TO DO. Please return every line of the records below that contains the word "button".

###

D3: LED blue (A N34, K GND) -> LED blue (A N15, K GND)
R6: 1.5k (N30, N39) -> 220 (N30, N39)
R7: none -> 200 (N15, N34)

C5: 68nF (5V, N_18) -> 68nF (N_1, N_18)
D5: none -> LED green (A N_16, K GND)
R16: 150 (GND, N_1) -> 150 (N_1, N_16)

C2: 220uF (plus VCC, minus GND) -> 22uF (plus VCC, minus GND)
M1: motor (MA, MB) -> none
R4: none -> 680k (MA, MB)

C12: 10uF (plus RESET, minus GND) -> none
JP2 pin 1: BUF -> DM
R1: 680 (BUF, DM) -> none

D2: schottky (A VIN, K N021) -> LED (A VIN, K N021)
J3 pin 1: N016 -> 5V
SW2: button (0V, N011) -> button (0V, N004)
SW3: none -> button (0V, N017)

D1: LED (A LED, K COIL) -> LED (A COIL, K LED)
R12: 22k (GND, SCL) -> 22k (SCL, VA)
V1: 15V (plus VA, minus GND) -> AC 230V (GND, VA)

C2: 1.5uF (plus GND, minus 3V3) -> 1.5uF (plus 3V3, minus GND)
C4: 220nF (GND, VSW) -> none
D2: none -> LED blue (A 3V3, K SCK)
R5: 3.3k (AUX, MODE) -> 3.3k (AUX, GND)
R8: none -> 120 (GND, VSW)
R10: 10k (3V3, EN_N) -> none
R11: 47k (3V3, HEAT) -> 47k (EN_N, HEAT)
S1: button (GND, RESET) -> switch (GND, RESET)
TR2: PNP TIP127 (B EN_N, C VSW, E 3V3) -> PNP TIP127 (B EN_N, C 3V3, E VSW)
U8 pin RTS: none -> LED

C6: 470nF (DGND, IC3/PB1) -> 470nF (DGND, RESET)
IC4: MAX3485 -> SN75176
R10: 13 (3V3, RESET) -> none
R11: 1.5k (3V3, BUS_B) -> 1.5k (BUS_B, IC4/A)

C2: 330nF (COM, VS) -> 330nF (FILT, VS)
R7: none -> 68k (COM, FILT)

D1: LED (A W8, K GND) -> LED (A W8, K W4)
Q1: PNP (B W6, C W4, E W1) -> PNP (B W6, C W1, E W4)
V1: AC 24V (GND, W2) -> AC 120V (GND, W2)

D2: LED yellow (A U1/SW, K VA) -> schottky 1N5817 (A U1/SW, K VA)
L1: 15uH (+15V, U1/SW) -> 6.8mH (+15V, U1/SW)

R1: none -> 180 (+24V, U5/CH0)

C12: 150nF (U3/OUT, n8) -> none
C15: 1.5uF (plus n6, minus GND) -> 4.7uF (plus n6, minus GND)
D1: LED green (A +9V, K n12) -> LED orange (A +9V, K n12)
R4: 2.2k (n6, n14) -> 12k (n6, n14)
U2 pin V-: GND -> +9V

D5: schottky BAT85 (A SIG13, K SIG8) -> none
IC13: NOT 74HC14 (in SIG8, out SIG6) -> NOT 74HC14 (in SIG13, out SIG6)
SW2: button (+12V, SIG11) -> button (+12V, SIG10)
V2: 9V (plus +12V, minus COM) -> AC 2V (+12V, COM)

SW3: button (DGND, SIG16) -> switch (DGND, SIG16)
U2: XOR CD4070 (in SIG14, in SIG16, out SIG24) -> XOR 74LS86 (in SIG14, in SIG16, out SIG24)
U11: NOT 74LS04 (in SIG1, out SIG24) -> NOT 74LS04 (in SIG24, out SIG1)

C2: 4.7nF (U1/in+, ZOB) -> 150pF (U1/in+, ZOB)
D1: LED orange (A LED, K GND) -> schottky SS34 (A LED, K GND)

###

TASK OUTPUT.
SW2: button (0V, N011) -> button (0V, N004)
SW3: none -> button (0V, N017)
S1: button (GND, RESET) -> switch (GND, RESET)
SW2: button (+12V, SIG11) -> button (+12V, SIG10)
SW3: button (DGND, SIG16) -> switch (DGND, SIG16)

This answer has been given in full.